__What you will do__.
Write out the full listing exactly as given, minus the images.

START Source material

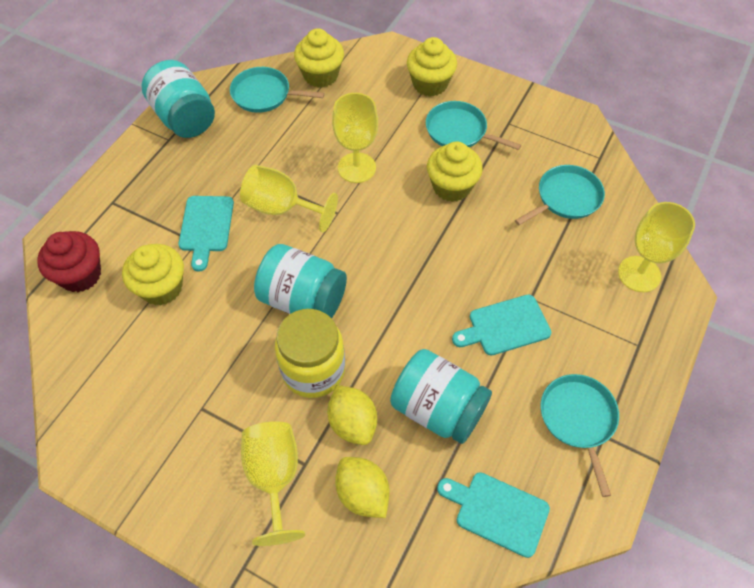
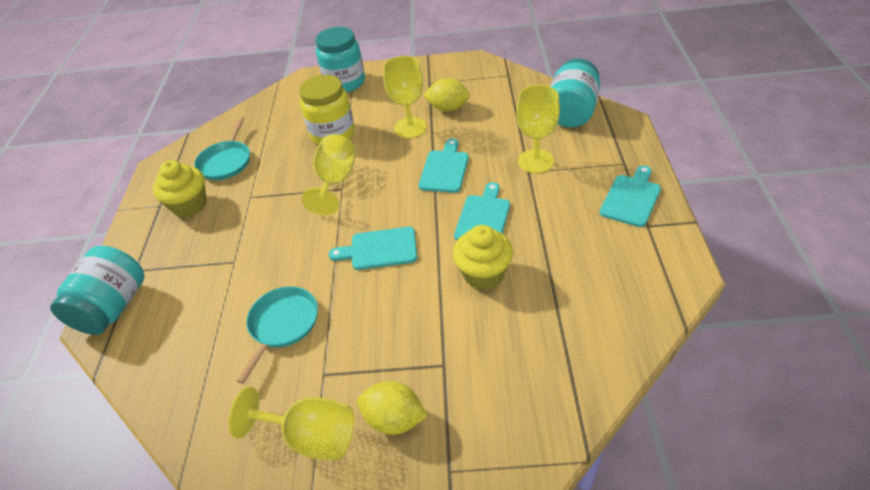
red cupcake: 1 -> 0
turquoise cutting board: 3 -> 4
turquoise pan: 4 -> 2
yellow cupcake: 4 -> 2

END Source material

__Solved exercise__.
red cupcake: 1 -> 0
turquoise cutting board: 3 -> 4
turquoise pan: 4 -> 2
yellow cupcake: 4 -> 2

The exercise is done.